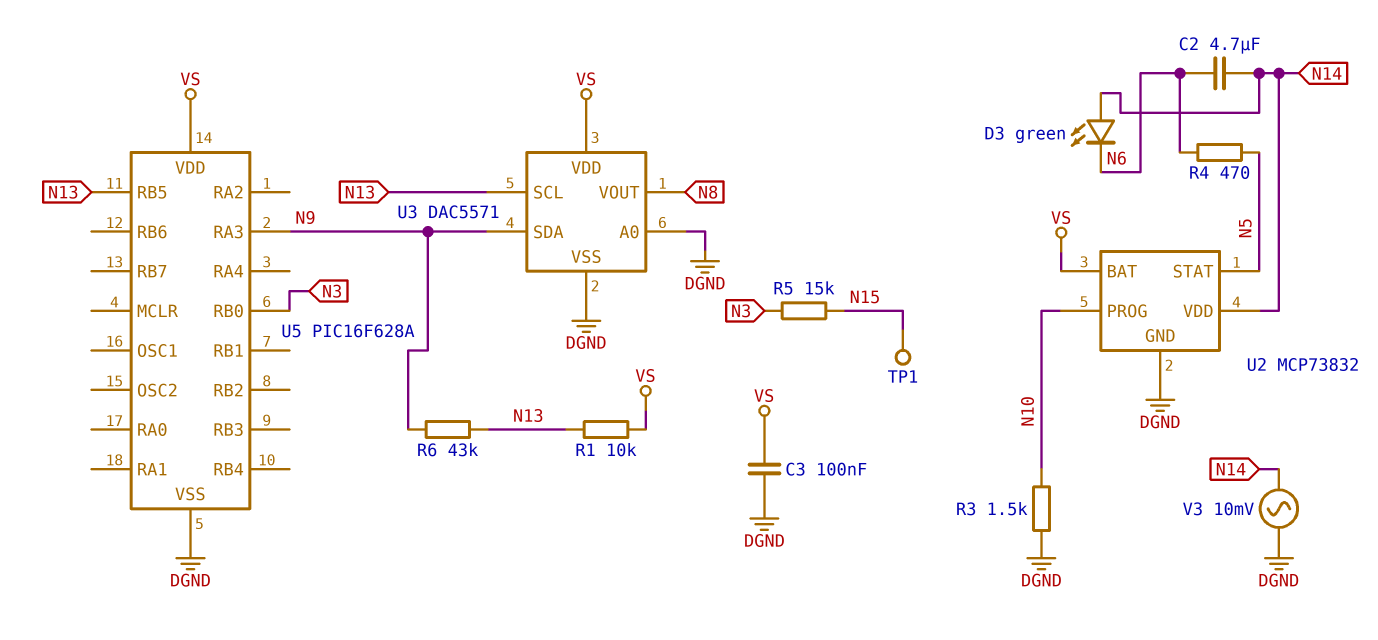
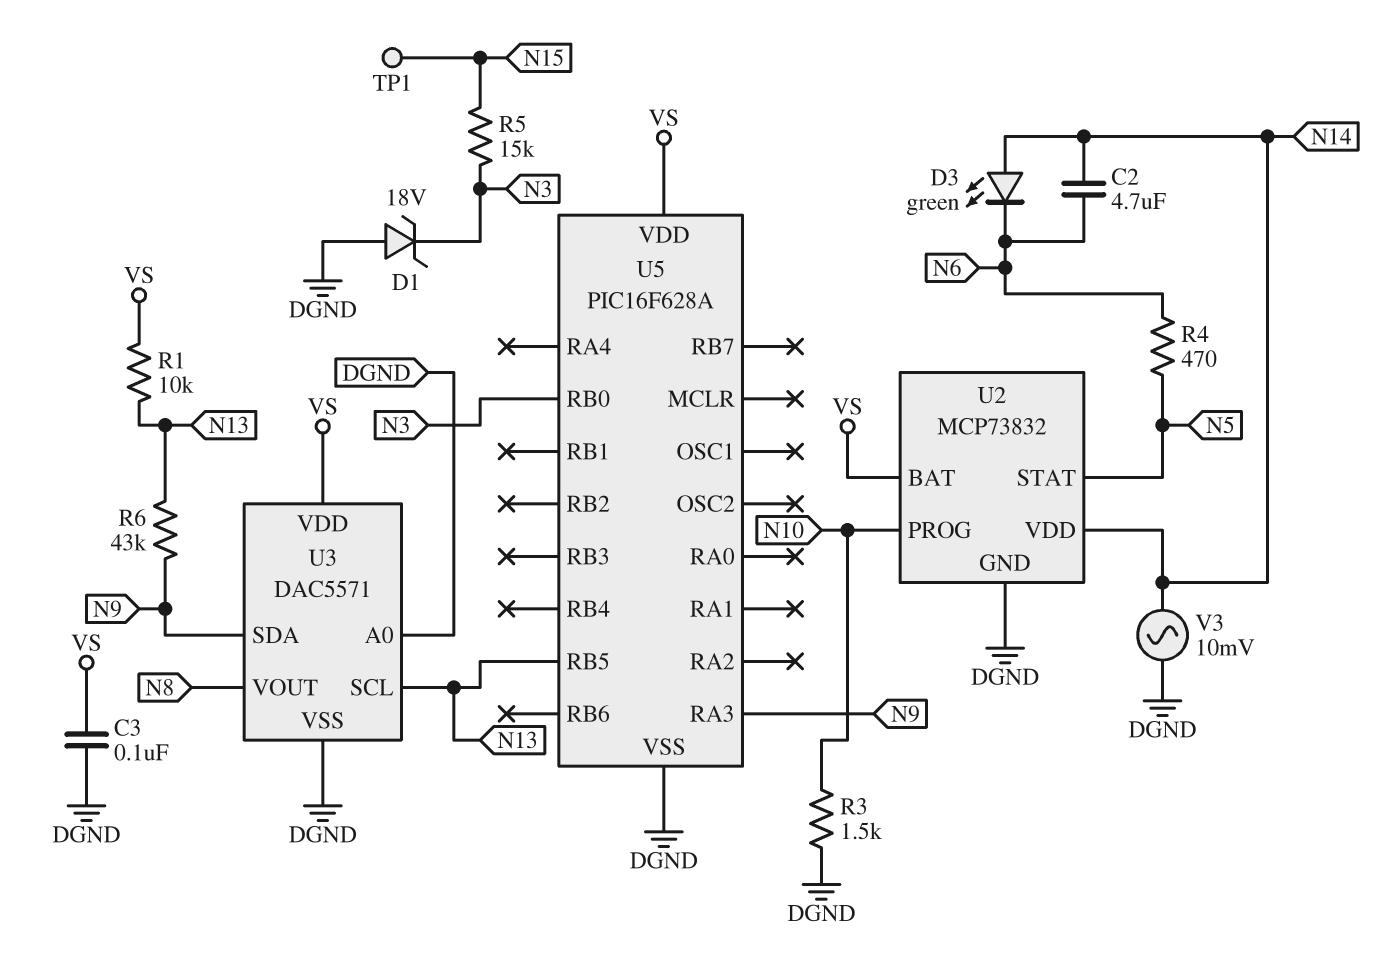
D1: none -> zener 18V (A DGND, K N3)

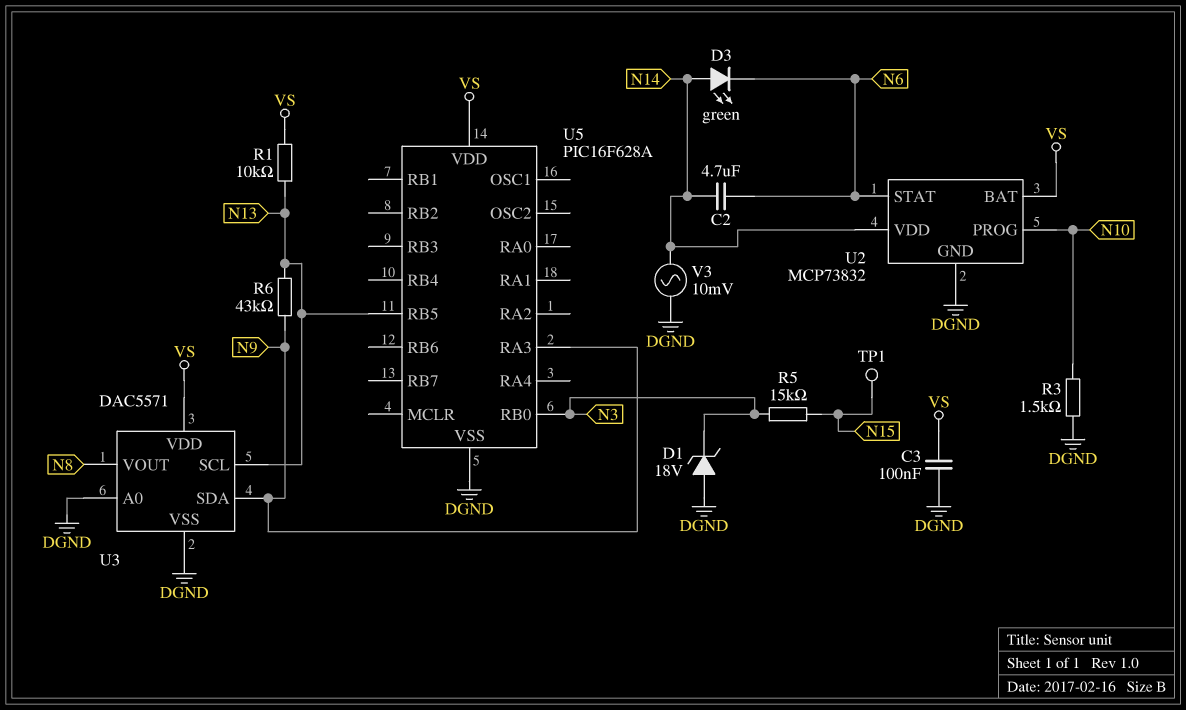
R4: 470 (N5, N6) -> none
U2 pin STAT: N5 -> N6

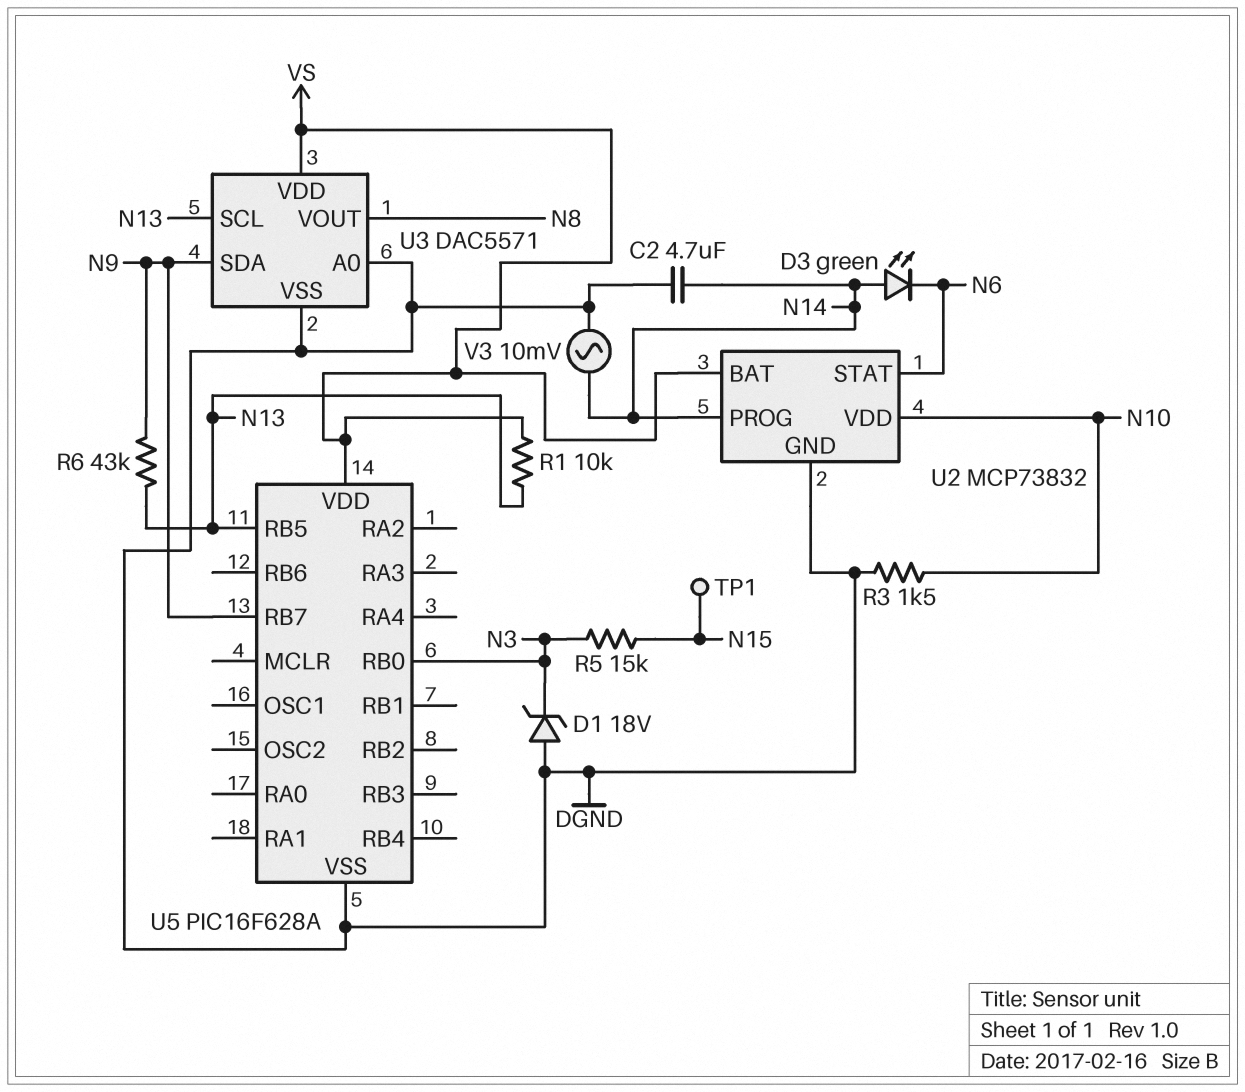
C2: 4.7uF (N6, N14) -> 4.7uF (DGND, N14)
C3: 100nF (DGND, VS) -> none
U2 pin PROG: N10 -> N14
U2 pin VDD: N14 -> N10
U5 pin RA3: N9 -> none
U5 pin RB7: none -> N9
....
**GOAL OF THE EXERCISE**: Repeat the records verbatim, excluding pictures.

**TASK OUTPUT**:
D1: none -> zener 18V (A DGND, K N3)

R4: 470 (N5, N6) -> none
U2 pin STAT: N5 -> N6

C2: 4.7uF (N6, N14) -> 4.7uF (DGND, N14)
C3: 100nF (DGND, VS) -> none
U2 pin PROG: N10 -> N14
U2 pin VDD: N14 -> N10
U5 pin RA3: N9 -> none
U5 pin RB7: none -> N9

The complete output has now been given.